▶ [Listed entries]
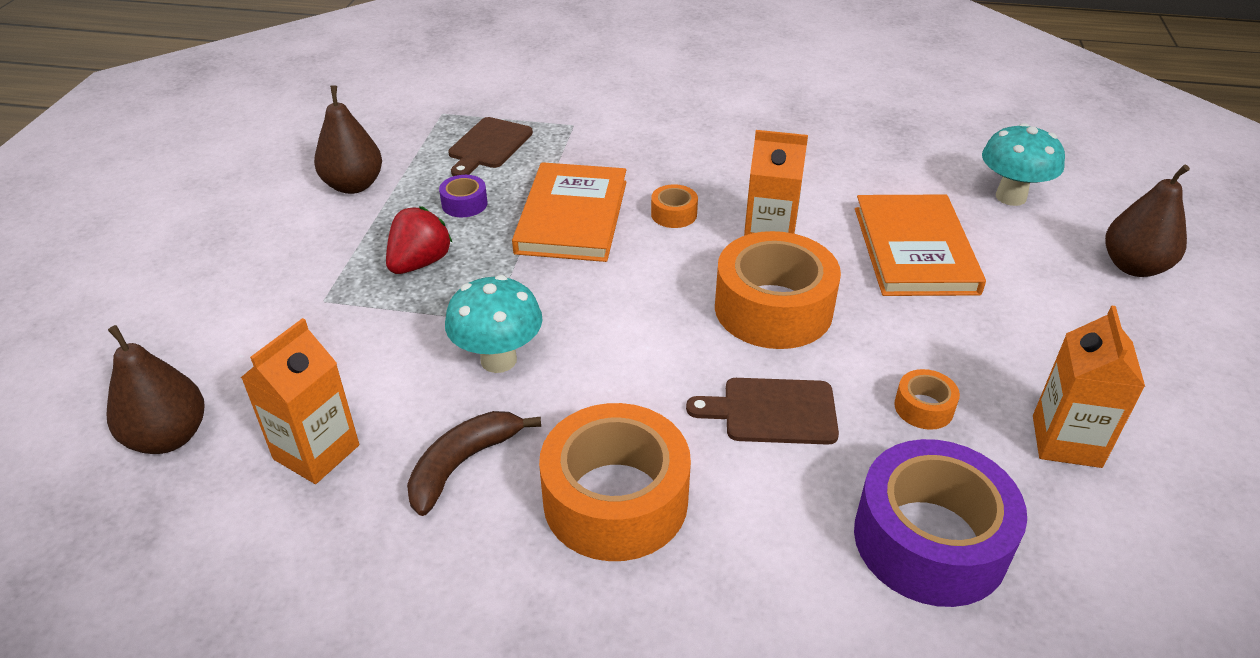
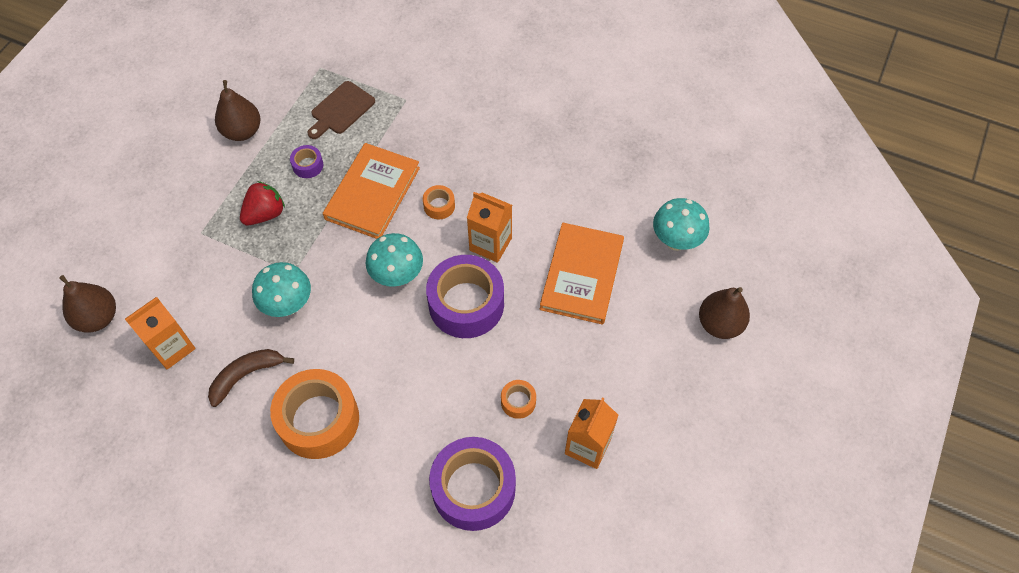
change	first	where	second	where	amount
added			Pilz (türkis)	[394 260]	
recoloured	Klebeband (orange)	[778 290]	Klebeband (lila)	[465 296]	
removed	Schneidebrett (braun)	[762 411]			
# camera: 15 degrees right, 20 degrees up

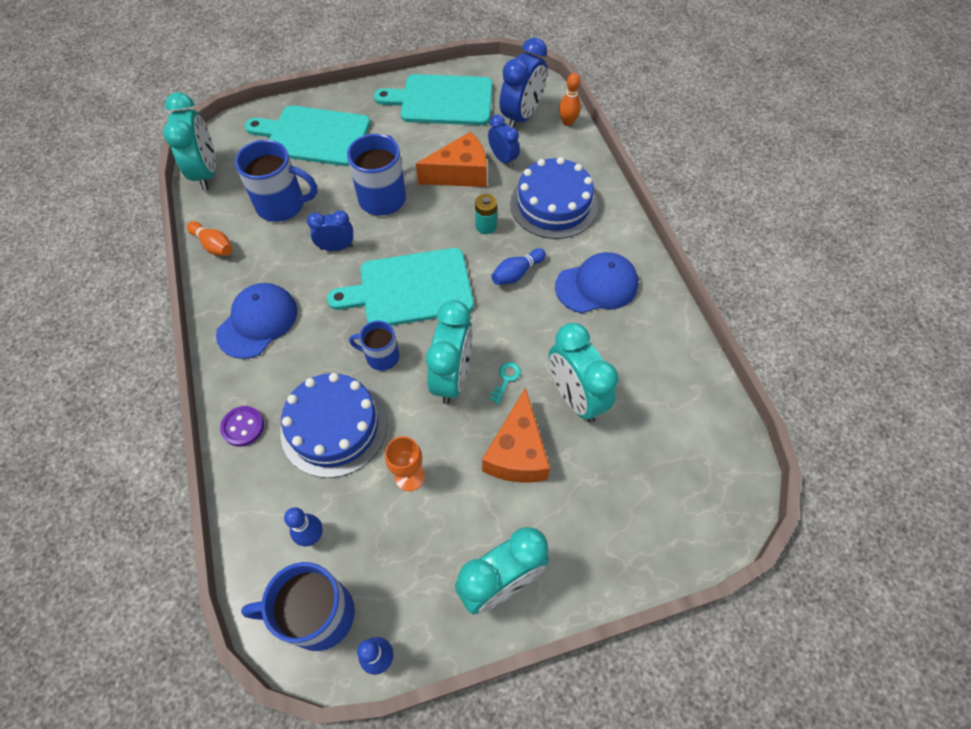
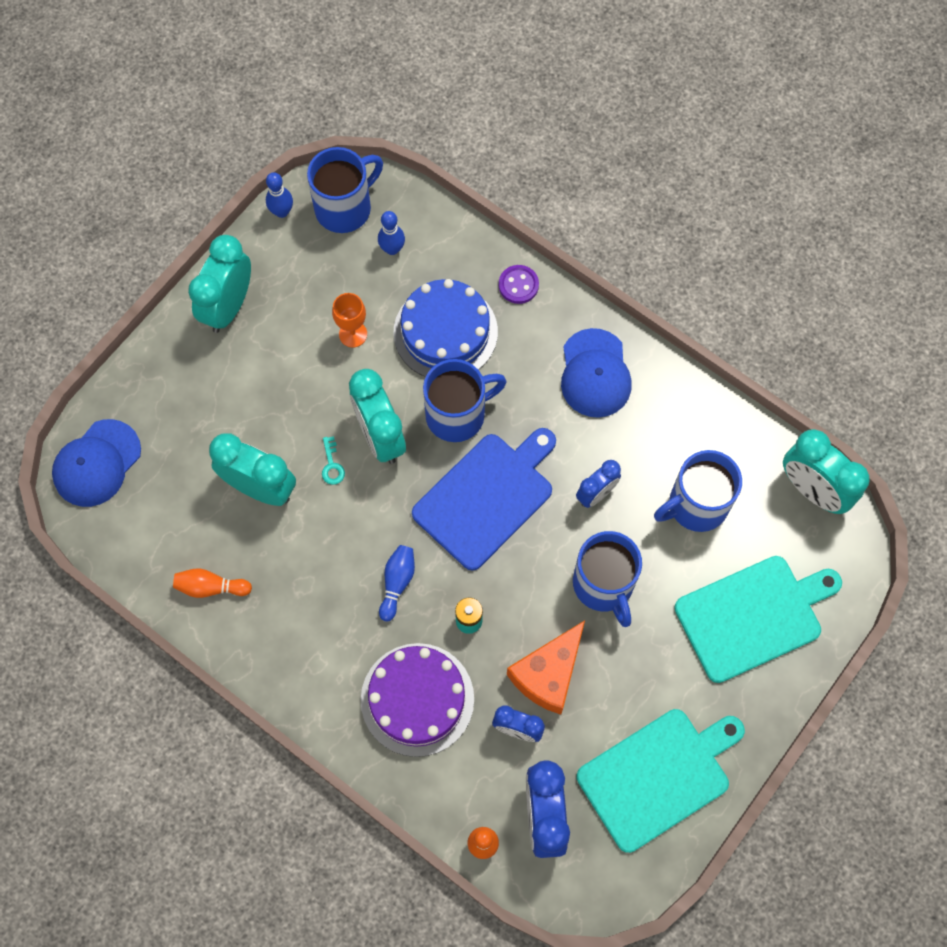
change	first	where	second	where	amount
moved	Kappe (blau)	[596 282]		[96 463]	
moved	Bowlingkegel (orange)	[210 238]		[212 583]	
recoloured	Kuchen (blau)	[554 198]	Kuchen (lila)	[417 700]	
recoloured	Schneidebrett (türkis)	[400 287]	Schneidebrett (blau)	[484 499]	
resized	Tasse (blau)	[374 346]		[465 400]	x1.68
removed	Käse (orange)	[516 435]			
# camera: 145 degrees right, 10 degrees up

▶ [Exercise] Copy the records exactly as they appear, excluding images.

▶ [Response]
change	first	where	second	where	amount
added			Pilz (türkis)	[394 260]	
recoloured	Klebeband (orange)	[778 290]	Klebeband (lila)	[465 296]	
removed	Schneidebrett (braun)	[762 411]			
# camera: 15 degrees right, 20 degrees up

change	first	where	second	where	amount
moved	Kappe (blau)	[596 282]		[96 463]	
moved	Bowlingkegel (orange)	[210 238]		[212 583]	
recoloured	Kuchen (blau)	[554 198]	Kuchen (lila)	[417 700]	
recoloured	Schneidebrett (türkis)	[400 287]	Schneidebrett (blau)	[484 499]	
resized	Tasse (blau)	[374 346]		[465 400]	x1.68
removed	Käse (orange)	[516 435]			
# camera: 145 degrees right, 10 degrees up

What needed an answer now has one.